About this exercise:
Which lines of the material hold the word "SOIL"? Copy each one.

Material provided:
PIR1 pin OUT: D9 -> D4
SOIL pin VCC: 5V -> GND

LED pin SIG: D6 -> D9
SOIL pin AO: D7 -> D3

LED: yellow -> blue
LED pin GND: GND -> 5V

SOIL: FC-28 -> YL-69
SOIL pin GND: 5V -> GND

Exercise answer:
SOIL pin VCC: 5V -> GND
SOIL pin AO: D7 -> D3
SOIL: FC-28 -> YL-69
SOIL pin GND: 5V -> GND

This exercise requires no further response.